» **Records to process**:
────────────────────────────────────────
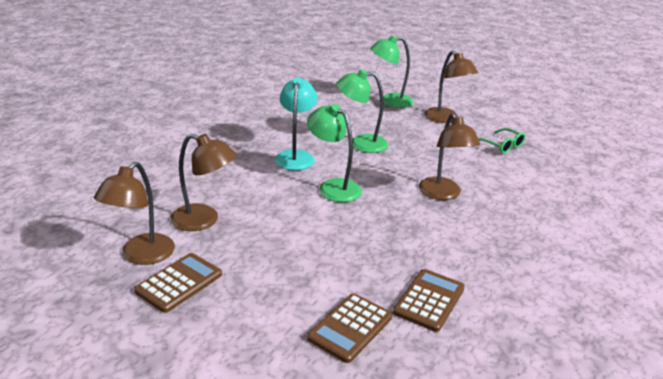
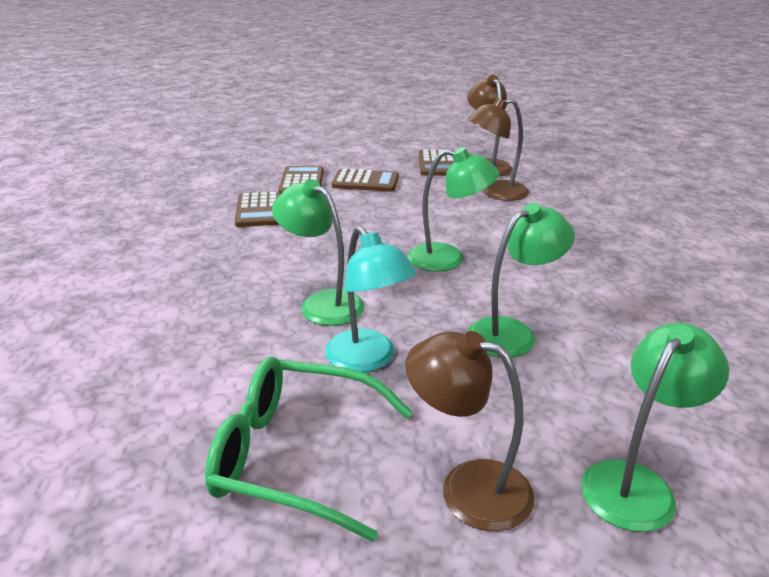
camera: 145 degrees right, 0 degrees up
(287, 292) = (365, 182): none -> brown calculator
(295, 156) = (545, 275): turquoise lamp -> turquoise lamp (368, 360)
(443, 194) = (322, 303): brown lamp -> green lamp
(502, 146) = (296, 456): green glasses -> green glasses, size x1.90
────────────────────────────────────────
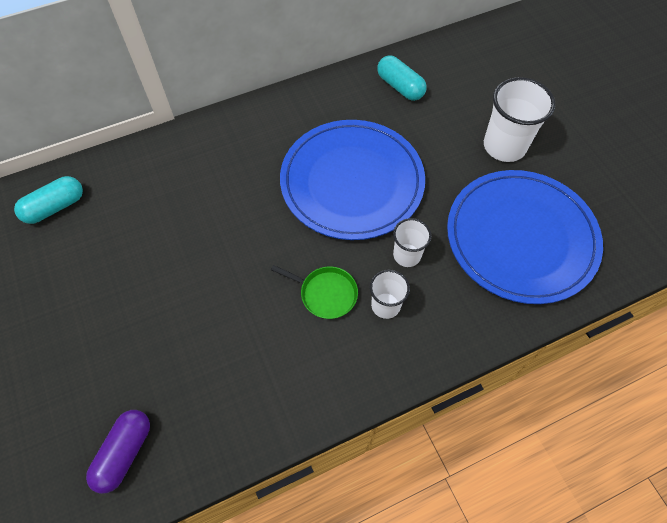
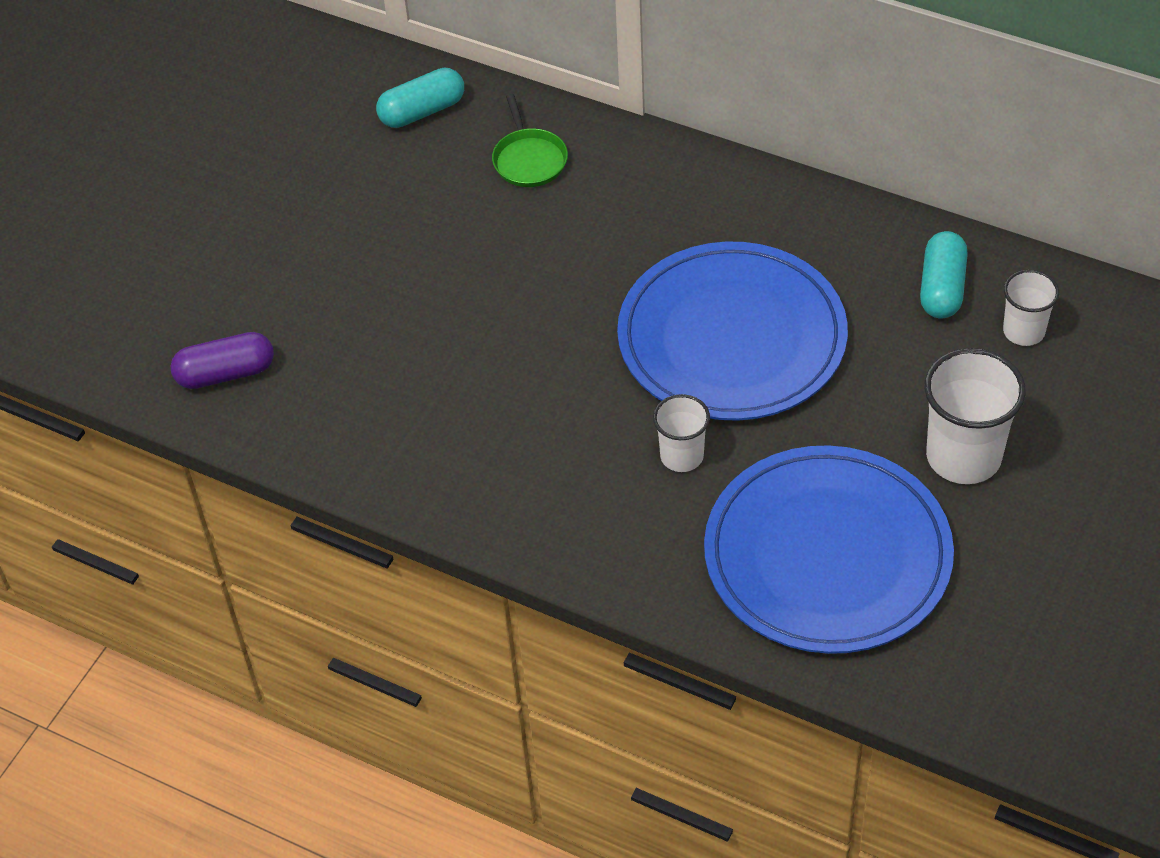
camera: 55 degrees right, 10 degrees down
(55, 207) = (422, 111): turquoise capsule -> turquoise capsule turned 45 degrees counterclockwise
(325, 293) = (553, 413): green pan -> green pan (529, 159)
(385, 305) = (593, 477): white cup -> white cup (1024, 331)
────────────────────────────────────────
» **Directions**:
In the entries above, the lines from the one bearing "camera: 145 degrees right, 0 degrees up" up to and including the one bearing "(502, 146) = (296, 456): green" should be transcribed exactly; no other line is wanted.

» **Problem solution**:
camera: 145 degrees right, 0 degrees up
(287, 292) = (365, 182): none -> brown calculator
(295, 156) = (545, 275): turquoise lamp -> turquoise lamp (368, 360)
(443, 194) = (322, 303): brown lamp -> green lamp
(502, 146) = (296, 456): green glasses -> green glasses, size x1.90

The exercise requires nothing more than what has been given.